= Beginning of Section =
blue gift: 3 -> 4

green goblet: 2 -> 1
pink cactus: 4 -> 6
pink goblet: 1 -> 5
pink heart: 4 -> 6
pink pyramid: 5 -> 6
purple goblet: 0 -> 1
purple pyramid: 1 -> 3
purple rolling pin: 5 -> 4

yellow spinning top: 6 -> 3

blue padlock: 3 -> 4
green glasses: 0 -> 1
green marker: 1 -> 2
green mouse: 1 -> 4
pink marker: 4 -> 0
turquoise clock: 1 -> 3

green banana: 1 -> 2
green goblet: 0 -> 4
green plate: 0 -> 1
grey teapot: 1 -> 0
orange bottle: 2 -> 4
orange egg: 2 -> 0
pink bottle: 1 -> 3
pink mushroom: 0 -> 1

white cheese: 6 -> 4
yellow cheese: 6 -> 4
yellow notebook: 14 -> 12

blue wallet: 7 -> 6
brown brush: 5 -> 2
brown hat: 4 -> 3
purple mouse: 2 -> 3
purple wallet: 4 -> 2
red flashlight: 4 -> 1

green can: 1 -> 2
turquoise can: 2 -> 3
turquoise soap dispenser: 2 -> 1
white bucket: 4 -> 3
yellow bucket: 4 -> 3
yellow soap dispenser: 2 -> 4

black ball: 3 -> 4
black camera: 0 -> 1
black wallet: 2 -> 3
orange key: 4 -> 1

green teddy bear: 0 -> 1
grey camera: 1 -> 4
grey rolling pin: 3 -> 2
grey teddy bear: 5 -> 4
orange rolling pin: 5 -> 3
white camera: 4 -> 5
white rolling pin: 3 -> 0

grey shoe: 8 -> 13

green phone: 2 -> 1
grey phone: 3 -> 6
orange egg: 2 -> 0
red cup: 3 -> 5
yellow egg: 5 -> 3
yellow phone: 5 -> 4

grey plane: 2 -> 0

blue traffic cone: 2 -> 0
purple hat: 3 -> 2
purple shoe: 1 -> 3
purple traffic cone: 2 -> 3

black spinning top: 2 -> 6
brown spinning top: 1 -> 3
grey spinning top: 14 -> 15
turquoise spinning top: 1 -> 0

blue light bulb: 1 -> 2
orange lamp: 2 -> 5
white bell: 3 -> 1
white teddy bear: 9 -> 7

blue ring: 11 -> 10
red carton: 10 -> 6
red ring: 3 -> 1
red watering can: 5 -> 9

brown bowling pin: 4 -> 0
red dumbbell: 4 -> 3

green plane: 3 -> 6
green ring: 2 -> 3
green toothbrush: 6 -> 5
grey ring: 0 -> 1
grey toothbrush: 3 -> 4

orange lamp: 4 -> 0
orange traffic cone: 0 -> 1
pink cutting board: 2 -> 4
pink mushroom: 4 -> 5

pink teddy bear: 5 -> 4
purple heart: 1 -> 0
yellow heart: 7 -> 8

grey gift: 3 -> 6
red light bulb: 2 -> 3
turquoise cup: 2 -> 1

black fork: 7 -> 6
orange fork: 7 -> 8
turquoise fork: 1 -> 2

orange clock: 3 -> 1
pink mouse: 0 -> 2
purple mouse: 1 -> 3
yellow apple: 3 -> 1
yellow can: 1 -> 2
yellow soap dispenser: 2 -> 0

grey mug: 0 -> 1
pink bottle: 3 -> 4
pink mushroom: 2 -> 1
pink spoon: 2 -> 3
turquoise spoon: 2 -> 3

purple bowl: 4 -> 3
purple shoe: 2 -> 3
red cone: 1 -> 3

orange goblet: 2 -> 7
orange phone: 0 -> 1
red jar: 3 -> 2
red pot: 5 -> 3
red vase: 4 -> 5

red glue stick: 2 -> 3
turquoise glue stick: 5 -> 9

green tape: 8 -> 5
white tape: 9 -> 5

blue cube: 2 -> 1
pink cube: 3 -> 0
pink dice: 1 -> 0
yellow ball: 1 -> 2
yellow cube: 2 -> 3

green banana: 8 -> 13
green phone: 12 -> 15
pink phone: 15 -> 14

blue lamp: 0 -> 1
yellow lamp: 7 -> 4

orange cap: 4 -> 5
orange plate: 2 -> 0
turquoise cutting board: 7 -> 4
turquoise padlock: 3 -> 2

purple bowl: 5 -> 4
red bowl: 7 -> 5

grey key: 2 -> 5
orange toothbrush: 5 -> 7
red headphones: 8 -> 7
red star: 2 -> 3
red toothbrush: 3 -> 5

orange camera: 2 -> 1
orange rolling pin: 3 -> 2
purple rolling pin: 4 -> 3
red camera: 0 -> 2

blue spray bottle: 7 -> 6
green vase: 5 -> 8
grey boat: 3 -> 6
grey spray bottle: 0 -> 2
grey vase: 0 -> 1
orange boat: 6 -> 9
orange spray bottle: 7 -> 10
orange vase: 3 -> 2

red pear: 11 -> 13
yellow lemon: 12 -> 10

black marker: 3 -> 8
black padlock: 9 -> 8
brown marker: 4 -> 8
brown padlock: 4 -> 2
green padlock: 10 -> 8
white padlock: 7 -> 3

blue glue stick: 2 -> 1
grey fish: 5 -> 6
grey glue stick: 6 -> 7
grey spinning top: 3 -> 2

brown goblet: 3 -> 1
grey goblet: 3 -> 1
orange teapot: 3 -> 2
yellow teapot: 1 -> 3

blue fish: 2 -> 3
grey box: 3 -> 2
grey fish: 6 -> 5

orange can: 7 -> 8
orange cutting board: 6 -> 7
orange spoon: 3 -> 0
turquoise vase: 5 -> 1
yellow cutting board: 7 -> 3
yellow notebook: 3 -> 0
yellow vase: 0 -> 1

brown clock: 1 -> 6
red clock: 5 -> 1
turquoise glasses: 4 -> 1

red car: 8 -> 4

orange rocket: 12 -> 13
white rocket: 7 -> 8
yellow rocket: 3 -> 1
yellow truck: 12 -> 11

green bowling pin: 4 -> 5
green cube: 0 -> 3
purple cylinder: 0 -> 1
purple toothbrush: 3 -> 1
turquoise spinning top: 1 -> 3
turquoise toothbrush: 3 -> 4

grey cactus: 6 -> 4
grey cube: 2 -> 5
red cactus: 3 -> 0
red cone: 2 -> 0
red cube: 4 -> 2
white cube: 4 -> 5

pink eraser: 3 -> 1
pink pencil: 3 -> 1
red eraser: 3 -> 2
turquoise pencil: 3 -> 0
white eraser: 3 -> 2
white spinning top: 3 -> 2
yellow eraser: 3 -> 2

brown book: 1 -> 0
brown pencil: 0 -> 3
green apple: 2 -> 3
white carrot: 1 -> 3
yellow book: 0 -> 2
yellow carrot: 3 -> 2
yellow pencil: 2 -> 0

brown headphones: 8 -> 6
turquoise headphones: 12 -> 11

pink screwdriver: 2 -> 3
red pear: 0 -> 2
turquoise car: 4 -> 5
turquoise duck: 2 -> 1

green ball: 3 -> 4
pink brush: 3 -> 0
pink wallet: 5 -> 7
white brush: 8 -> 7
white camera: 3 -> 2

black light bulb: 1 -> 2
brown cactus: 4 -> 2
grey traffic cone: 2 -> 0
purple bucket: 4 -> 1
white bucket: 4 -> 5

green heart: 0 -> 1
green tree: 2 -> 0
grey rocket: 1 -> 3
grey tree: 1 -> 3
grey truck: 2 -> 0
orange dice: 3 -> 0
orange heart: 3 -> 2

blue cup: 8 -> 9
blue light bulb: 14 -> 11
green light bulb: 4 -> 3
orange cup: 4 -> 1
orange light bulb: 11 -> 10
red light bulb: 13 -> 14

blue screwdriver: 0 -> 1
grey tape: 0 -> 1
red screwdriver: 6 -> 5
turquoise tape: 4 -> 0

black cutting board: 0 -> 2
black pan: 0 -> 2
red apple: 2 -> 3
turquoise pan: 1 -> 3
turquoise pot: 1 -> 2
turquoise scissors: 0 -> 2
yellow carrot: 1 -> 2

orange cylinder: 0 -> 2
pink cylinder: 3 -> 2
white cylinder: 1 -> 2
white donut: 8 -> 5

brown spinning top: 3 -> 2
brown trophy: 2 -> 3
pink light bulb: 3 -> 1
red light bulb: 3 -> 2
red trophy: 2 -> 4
= End of Section =
▶ **PROBLEM REQUIREMENTS**
Write out every line in the data that holds the string "teapot".

▶ **PROBLEM SOLUTION**
grey teapot: 1 -> 0
orange teapot: 3 -> 2
yellow teapot: 1 -> 3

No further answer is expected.